**Exercise**
Take the entries below and reproduce exactly the portion that begins at the line containing "516 to 735 216" and ends at the line containing "(green) 465 162", keeping both ends, dropping pictures, and adding nothing else.

**Extracted data**

※ ※ ※

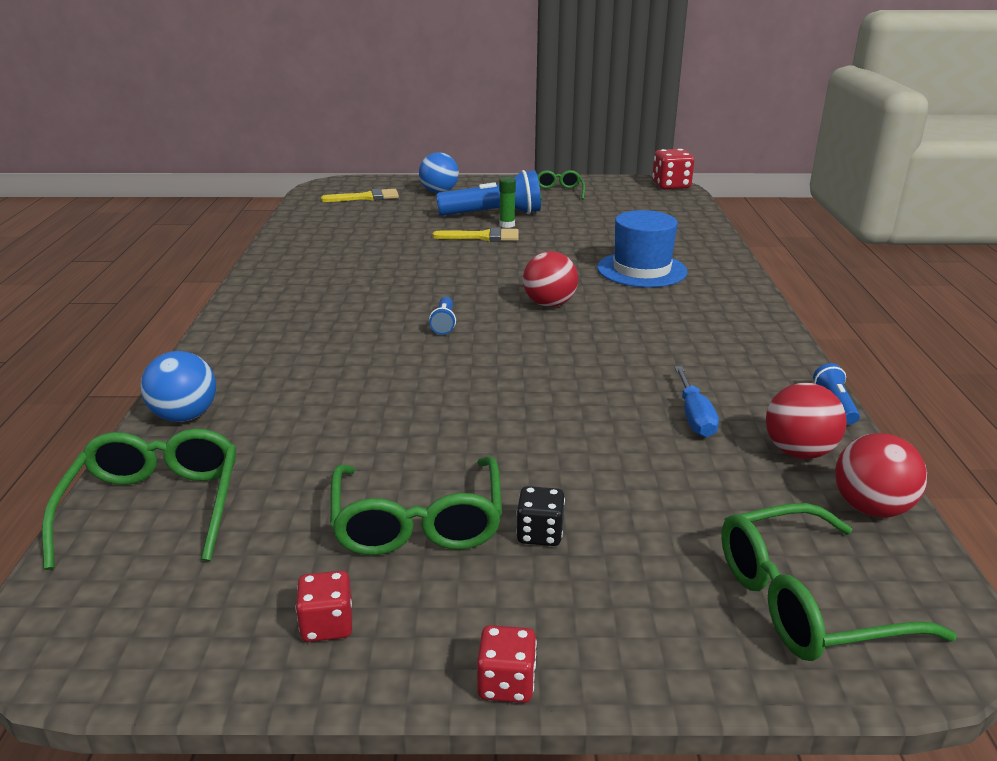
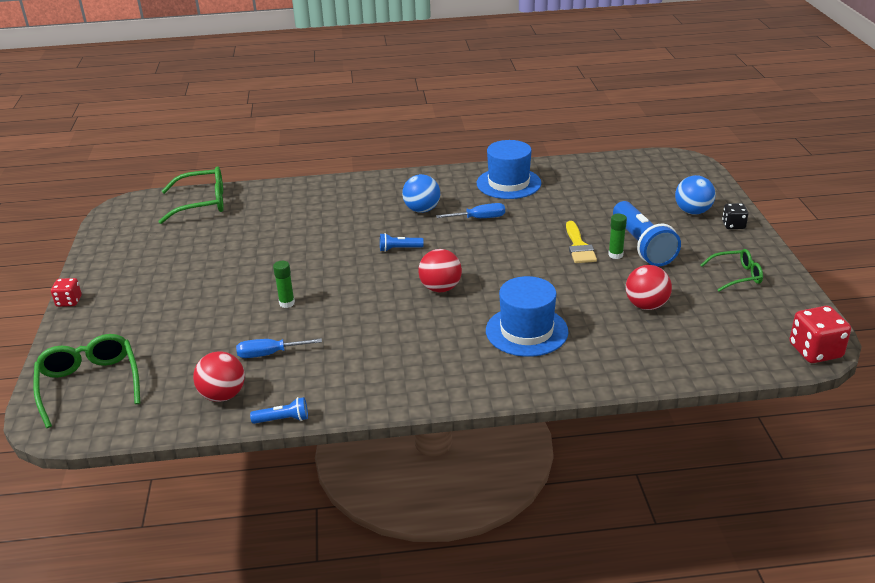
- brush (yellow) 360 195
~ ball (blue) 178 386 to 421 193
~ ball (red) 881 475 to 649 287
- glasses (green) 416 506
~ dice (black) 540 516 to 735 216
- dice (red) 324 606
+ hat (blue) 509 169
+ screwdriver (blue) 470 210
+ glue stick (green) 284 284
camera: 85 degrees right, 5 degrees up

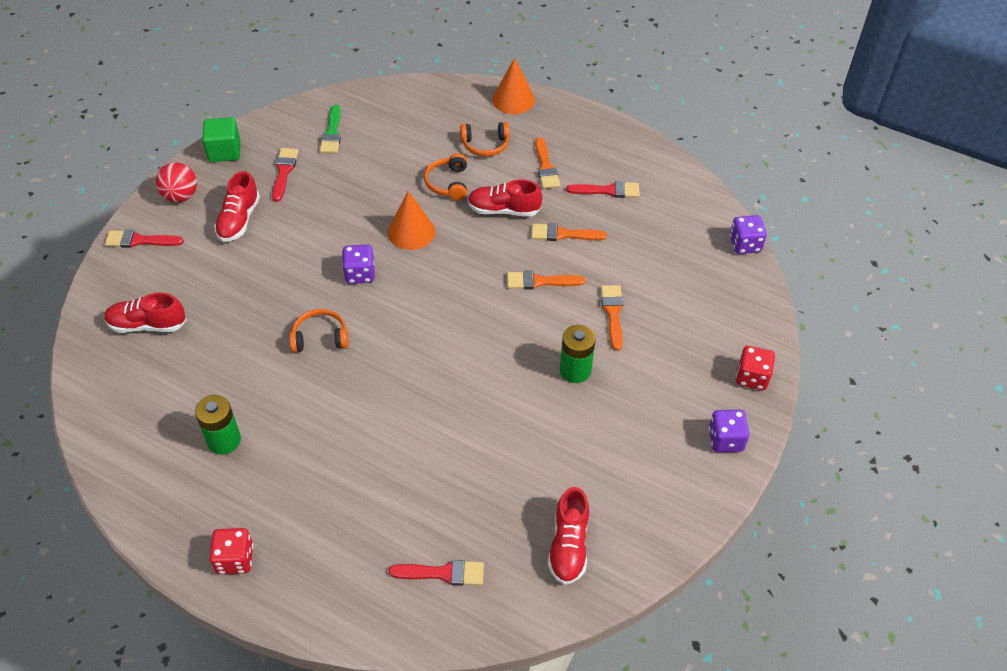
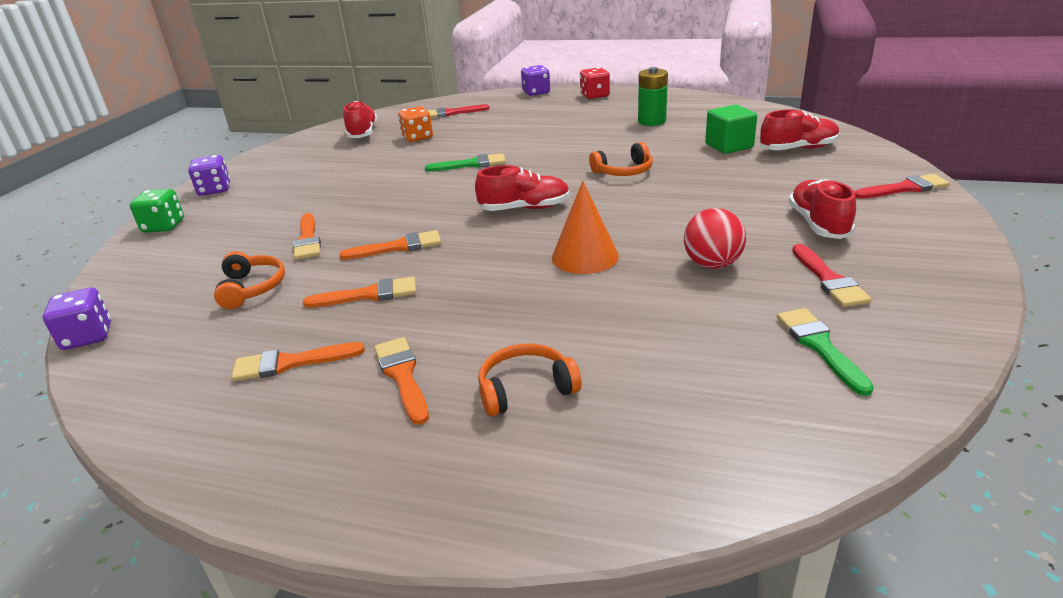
- cone (orange) 513 86
~ cube (green) 221 139 to 731 129
~ headphones (orange) 445 176 to 249 280
~ ball (red) 176 182 to 715 238
~ shoe (red) 505 198 to 522 188
~ brush (red) 603 189 to brush (orange) 298 361
~ dice (purple) 358 264 to 535 80
- battery (green) 578 354
~ dice (red) 755 368 to dice (green) 157 210
+ dice (orange) 415 124
+ brush (green) 465 162
camera: 170 degrees right, 20 degrees down

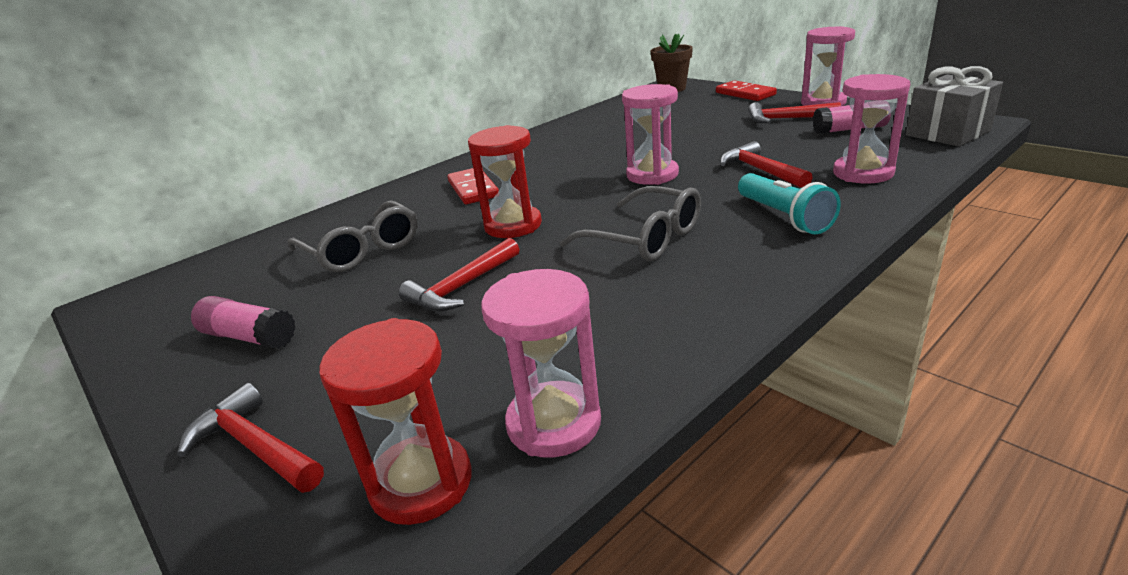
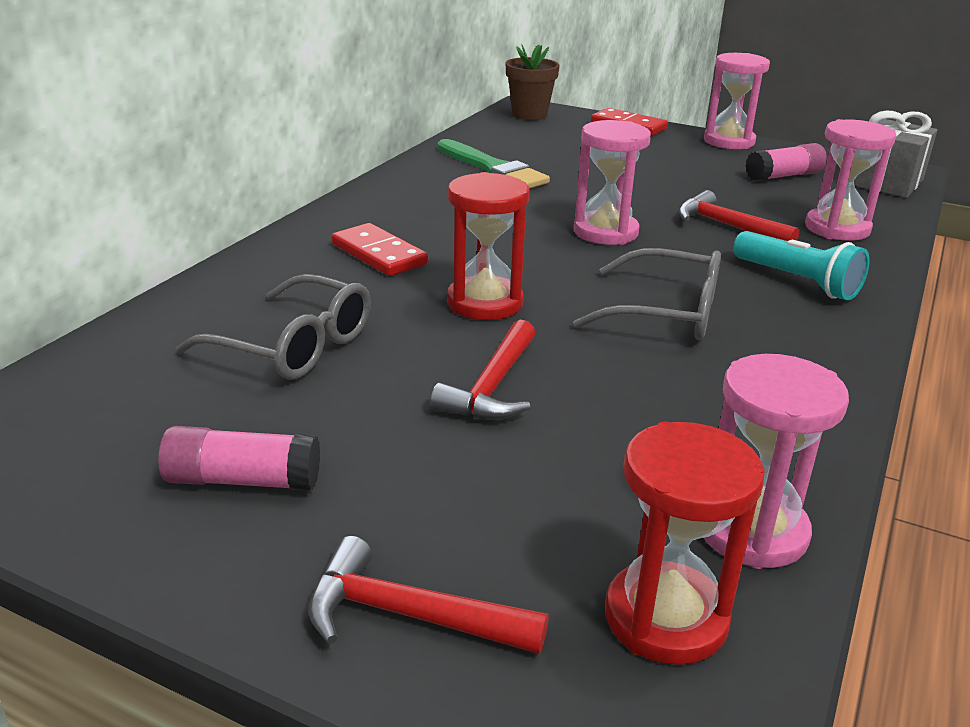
- hammer (red) 794 112
+ brush (green) 493 164
camera: 25 degrees left, 0 degrees up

※ ※ ※

**Completed task**
~ dice (black) 540 516 to 735 216
- dice (red) 324 606
+ hat (blue) 509 169
+ screwdriver (blue) 470 210
+ glue stick (green) 284 284
camera: 85 degrees right, 5 degrees up

- cone (orange) 513 86
~ cube (green) 221 139 to 731 129
~ headphones (orange) 445 176 to 249 280
~ ball (red) 176 182 to 715 238
~ shoe (red) 505 198 to 522 188
~ brush (red) 603 189 to brush (orange) 298 361
~ dice (purple) 358 264 to 535 80
- battery (green) 578 354
~ dice (red) 755 368 to dice (green) 157 210
+ dice (orange) 415 124
+ brush (green) 465 162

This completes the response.